*PROBLEM STATEMENT*
Please display each line below that contains the word "black".

*LISTING*

= = = =

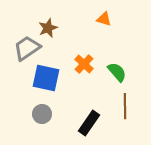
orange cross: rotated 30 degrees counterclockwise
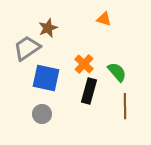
black rectangle: moved 32 px up; rotated 20 degrees counterclockwise
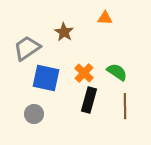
orange triangle: moved 1 px right, 1 px up; rotated 14 degrees counterclockwise
brown star: moved 16 px right, 4 px down; rotated 18 degrees counterclockwise
orange cross: moved 9 px down
green semicircle: rotated 15 degrees counterclockwise
black rectangle: moved 9 px down
gray circle: moved 8 px left
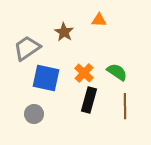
orange triangle: moved 6 px left, 2 px down
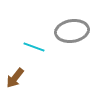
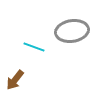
brown arrow: moved 2 px down
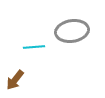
cyan line: rotated 25 degrees counterclockwise
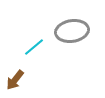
cyan line: rotated 35 degrees counterclockwise
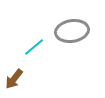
brown arrow: moved 1 px left, 1 px up
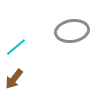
cyan line: moved 18 px left
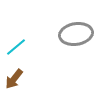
gray ellipse: moved 4 px right, 3 px down
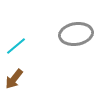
cyan line: moved 1 px up
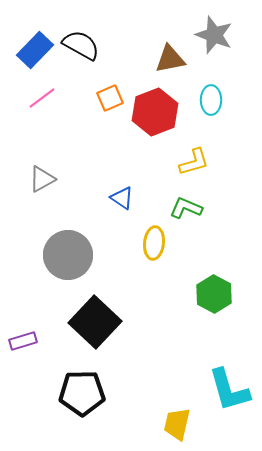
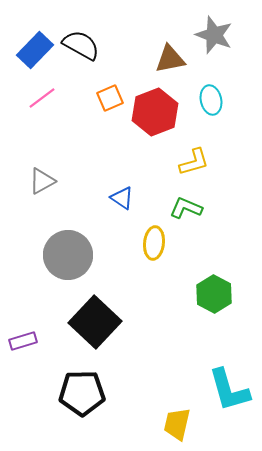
cyan ellipse: rotated 12 degrees counterclockwise
gray triangle: moved 2 px down
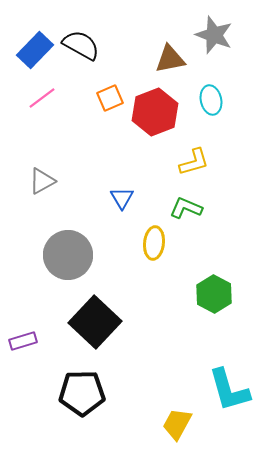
blue triangle: rotated 25 degrees clockwise
yellow trapezoid: rotated 16 degrees clockwise
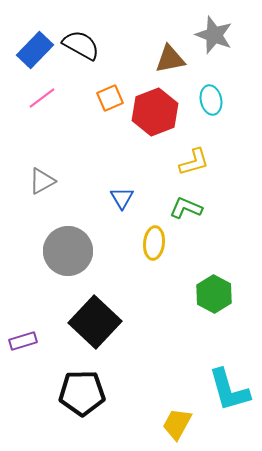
gray circle: moved 4 px up
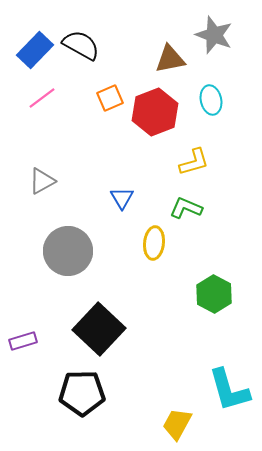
black square: moved 4 px right, 7 px down
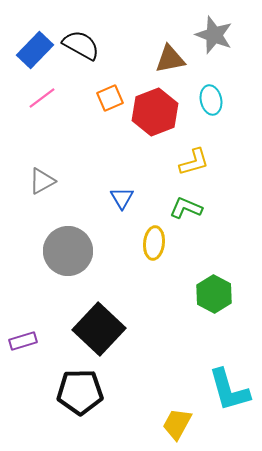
black pentagon: moved 2 px left, 1 px up
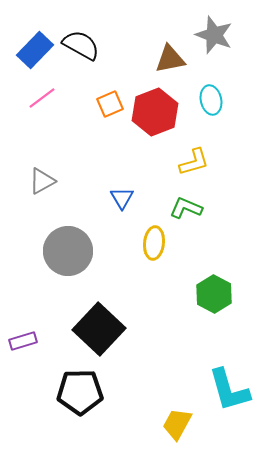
orange square: moved 6 px down
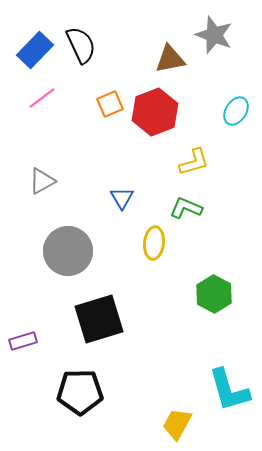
black semicircle: rotated 36 degrees clockwise
cyan ellipse: moved 25 px right, 11 px down; rotated 44 degrees clockwise
black square: moved 10 px up; rotated 30 degrees clockwise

= = = =

*RESULT OF THE EXERCISE*
black rectangle: moved 32 px up; rotated 20 degrees counterclockwise
black rectangle: moved 9 px down
black square: moved 4 px right, 7 px down
black pentagon: moved 2 px left, 1 px up
black semicircle: rotated 36 degrees clockwise
black square: moved 10 px up; rotated 30 degrees clockwise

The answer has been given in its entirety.